Exercise data:
+ + + + + + +

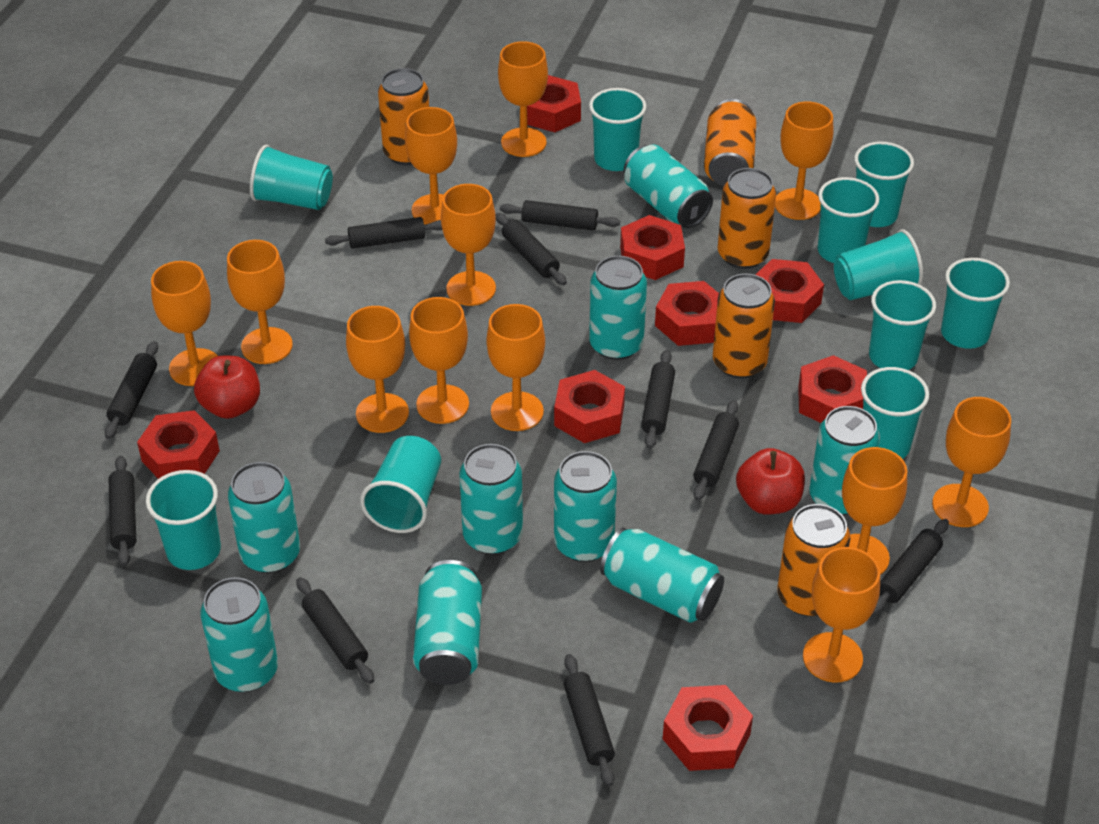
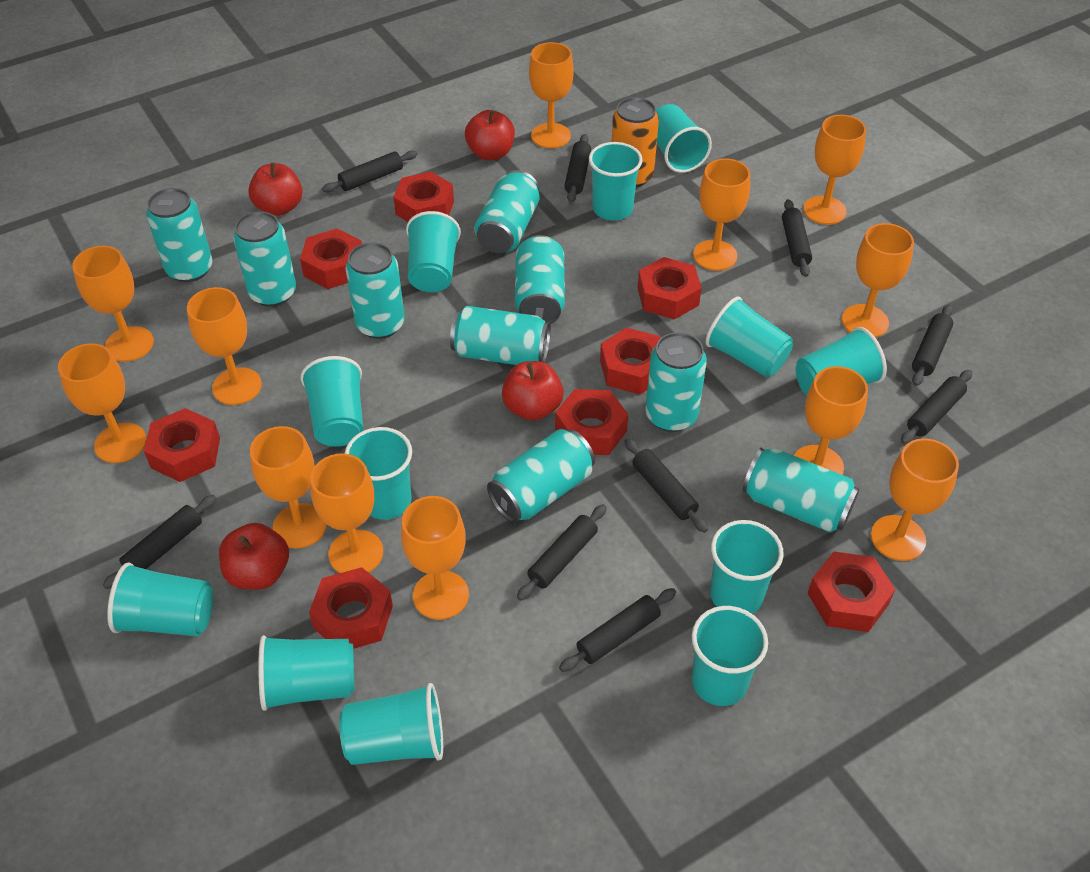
black rolling pin: 10 -> 9
orange can: 5 -> 1
red apple: 2 -> 4
turquoise cup: 10 -> 12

+ + + + + + +

Aim of the task:
Pictures stay out; everything else in the listing above gets restated word for word.

Answer:
black rolling pin: 10 -> 9
orange can: 5 -> 1
red apple: 2 -> 4
turquoise cup: 10 -> 12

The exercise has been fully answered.